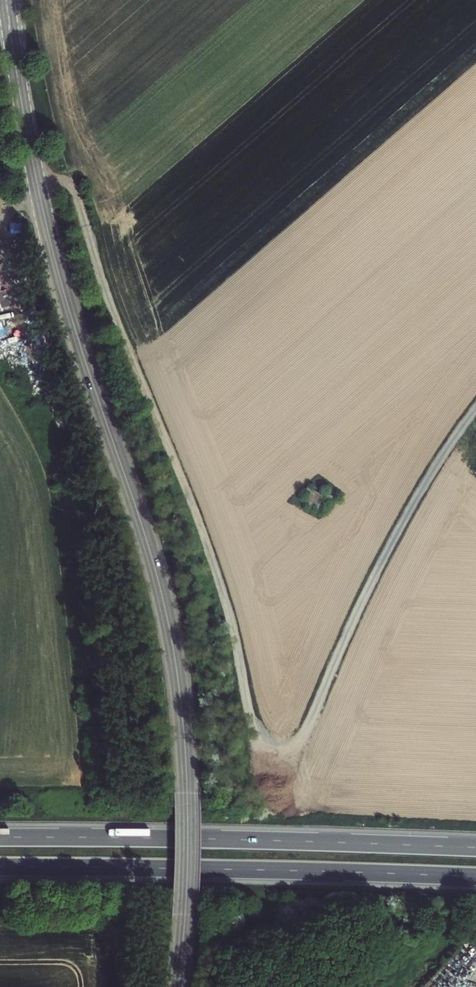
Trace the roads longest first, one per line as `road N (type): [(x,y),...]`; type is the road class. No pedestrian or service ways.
road 1 (track): [(36,176),(63,181),(77,198),(222,585),(252,723),(274,747),(303,738),(386,555),(475,408)]
road 2 (tertiary): [(178,986),(186,780),(172,641),(53,253),(6,0)]
road 3 (motorway): [(475,847),(0,837)]
road 4 (motorway): [(0,868),(475,878)]

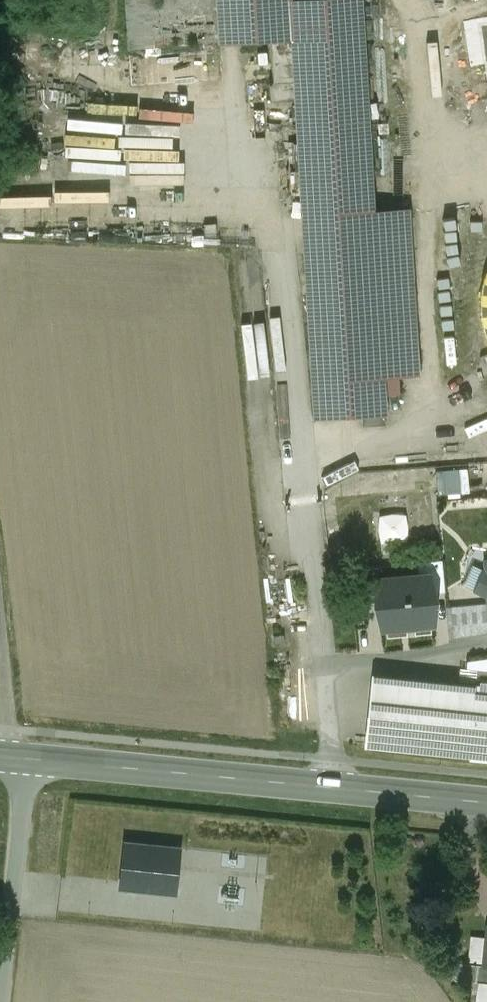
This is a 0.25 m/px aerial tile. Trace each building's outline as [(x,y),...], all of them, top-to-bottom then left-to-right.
[(127,24),(129,49),(220,42),(243,41),(292,38),(296,98),(315,417),(362,414),(385,413),(386,413),(384,394),(399,393),(398,372),(398,371),(383,372),(373,212),(361,0),(126,0),(127,24)] [(292,38),(243,41),(247,101),(296,98),(292,38)] [(220,42),(129,49),(131,86),(201,81),(202,92),(223,90),(220,42)] [(409,210),(373,212),(383,372),(398,371),(398,372),(419,371),(409,210)] [(385,413),(362,414),(363,426),(386,424),(385,413)] [(428,443),(482,440),(482,429),(427,432),(428,443)] [(436,469),(438,493),(469,491),(468,467),(436,469)] [(396,596),(381,597),(383,617),(398,616),(396,596)] [(381,597),(348,600),(352,652),(386,649),(383,617),(381,597)] [(283,634),(273,635),(274,645),(284,644),(283,634)] [(486,695),(486,671),(478,670),(476,684),(377,674),(376,684),(486,695)] [(376,684),(370,744),(486,755),(486,695),(376,684)] [(181,849),(124,843),(119,886),(176,893),(181,849)] [(456,961),(454,979),(477,981),(486,982),(486,966),(483,965),(483,964),(456,961)] [(477,981),(476,992),(486,993),(486,982),(477,981)]
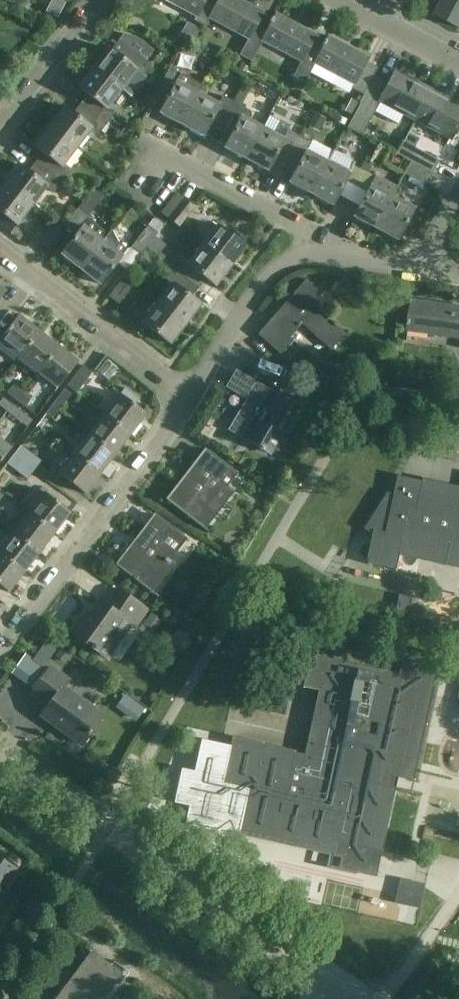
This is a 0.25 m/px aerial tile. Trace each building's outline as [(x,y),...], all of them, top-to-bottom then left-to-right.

|---|

Exercise requirements – Output all the records, word for word, with no pictures in the copy.

Solution to the exercise –
Trace the roads longest first, one per line as `road N (type): [(x,y),...]`; type is the road class. No pedestrian or service ways.
road 1 (track): [(36,176),(63,181),(77,198),(222,585),(252,723),(274,747),(303,738),(386,555),(475,408)]
road 2 (tertiary): [(178,986),(186,780),(172,641),(53,253),(6,0)]
road 3 (motorway): [(475,847),(0,837)]
road 4 (motorway): [(0,868),(475,878)]

This is a 0.25 m/px aerial tile. Trace each building's outline as [(x,y),...], all of them, top-to-bottom then left-to-right.
[(127,24),(129,49),(220,42),(243,41),(292,38),(296,98),(315,417),(362,414),(385,413),(386,413),(384,394),(399,393),(398,372),(398,371),(383,372),(373,212),(361,0),(126,0),(127,24)] [(292,38),(243,41),(247,101),(296,98),(292,38)] [(220,42),(129,49),(131,86),(201,81),(202,92),(223,90),(220,42)] [(409,210),(373,212),(383,372),(398,371),(398,372),(419,371),(409,210)] [(385,413),(362,414),(363,426),(386,424),(385,413)] [(428,443),(482,440),(482,429),(427,432),(428,443)] [(436,469),(438,493),(469,491),(468,467),(436,469)] [(396,596),(381,597),(383,617),(398,616),(396,596)] [(381,597),(348,600),(352,652),(386,649),(383,617),(381,597)] [(283,634),(273,635),(274,645),(284,644),(283,634)] [(486,695),(486,671),(478,670),(476,684),(377,674),(376,684),(486,695)] [(376,684),(370,744),(486,755),(486,695),(376,684)] [(181,849),(124,843),(119,886),(176,893),(181,849)] [(456,961),(454,979),(477,981),(486,982),(486,966),(483,965),(483,964),(456,961)] [(477,981),(476,992),(486,993),(486,982),(477,981)]
This is a 0.25 m/px aerial tile. Trace each building's outline as [(x,y),...], all of them, top-to-bottom then left-to-right.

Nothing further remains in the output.